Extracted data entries

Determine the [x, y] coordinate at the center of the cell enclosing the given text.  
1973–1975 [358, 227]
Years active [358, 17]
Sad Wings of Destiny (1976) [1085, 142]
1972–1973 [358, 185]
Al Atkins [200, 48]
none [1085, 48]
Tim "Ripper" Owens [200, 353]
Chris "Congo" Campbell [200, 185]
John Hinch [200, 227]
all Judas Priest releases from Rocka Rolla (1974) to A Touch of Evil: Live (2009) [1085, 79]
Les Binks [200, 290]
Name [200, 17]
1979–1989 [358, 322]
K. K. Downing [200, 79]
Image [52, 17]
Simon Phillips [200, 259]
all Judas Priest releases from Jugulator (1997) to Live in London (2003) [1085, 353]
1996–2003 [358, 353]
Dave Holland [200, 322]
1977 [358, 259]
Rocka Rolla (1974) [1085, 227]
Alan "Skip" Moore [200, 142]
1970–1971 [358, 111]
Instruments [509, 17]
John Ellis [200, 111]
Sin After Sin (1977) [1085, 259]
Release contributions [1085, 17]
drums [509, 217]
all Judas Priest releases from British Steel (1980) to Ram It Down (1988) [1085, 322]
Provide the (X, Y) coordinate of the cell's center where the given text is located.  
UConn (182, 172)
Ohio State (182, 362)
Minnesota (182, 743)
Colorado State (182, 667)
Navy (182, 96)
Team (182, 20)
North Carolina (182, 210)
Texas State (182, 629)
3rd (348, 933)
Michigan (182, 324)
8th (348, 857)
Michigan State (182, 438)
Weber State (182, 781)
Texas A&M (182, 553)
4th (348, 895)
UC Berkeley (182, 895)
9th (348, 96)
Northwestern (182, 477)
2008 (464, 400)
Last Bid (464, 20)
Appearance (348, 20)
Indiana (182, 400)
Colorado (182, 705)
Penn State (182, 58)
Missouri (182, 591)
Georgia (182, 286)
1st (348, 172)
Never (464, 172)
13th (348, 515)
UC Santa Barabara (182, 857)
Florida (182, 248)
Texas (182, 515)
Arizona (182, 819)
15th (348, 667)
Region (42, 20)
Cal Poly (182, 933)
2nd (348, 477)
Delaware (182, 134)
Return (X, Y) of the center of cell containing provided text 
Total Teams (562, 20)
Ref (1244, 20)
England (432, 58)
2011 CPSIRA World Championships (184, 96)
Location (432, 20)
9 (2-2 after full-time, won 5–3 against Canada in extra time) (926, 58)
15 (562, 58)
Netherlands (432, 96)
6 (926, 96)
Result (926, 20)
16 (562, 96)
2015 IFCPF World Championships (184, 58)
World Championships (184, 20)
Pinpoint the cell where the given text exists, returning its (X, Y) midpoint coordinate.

GOAL: Switch "Judas Priest" to "Priest" in every row from the start of the rows down to the line containing "Return (X, Y)", and write those lines out again with all else unchanged.

COMPLETE ANSWER:
Determine the [x, y] coordinate at the center of the cell enclosing the given text.  
1973–1975 [358, 227]
Years active [358, 17]
Sad Wings of Destiny (1976) [1085, 142]
1972–1973 [358, 185]
Al Atkins [200, 48]
none [1085, 48]
Tim "Ripper" Owens [200, 353]
Chris "Congo" Campbell [200, 185]
John Hinch [200, 227]
all Priest releases from Rocka Rolla (1974) to A Touch of Evil: Live (2009) [1085, 79]
Les Binks [200, 290]
Name [200, 17]
1979–1989 [358, 322]
K. K. Downing [200, 79]
Image [52, 17]
Simon Phillips [200, 259]
all Priest releases from Jugulator (1997) to Live in London (2003) [1085, 353]
1996–2003 [358, 353]
Dave Holland [200, 322]
1977 [358, 259]
Rocka Rolla (1974) [1085, 227]
Alan "Skip" Moore [200, 142]
1970–1971 [358, 111]
Instruments [509, 17]
John Ellis [200, 111]
Sin After Sin (1977) [1085, 259]
Release contributions [1085, 17]
drums [509, 217]
all Priest releases from British Steel (1980) to Ram It Down (1988) [1085, 322]
Provide the (X, Y) coordinate of the cell's center where the given text is located.  
UConn (182, 172)
Ohio State (182, 362)
Minnesota (182, 743)
Colorado State (182, 667)
Navy (182, 96)
Team (182, 20)
North Carolina (182, 210)
Texas State (182, 629)
3rd (348, 933)
Michigan (182, 324)
8th (348, 857)
Michigan State (182, 438)
Weber State (182, 781)
Texas A&M (182, 553)
4th (348, 895)
UC Berkeley (182, 895)
9th (348, 96)
Northwestern (182, 477)
2008 (464, 400)
Last Bid (464, 20)
Appearance (348, 20)
Indiana (182, 400)
Colorado (182, 705)
Penn State (182, 58)
Missouri (182, 591)
Georgia (182, 286)
1st (348, 172)
Never (464, 172)
13th (348, 515)
UC Santa Barabara (182, 857)
Florida (182, 248)
Texas (182, 515)
Arizona (182, 819)
15th (348, 667)
Region (42, 20)
Cal Poly (182, 933)
2nd (348, 477)
Delaware (182, 134)
Return (X, Y) of the center of cell containing provided text 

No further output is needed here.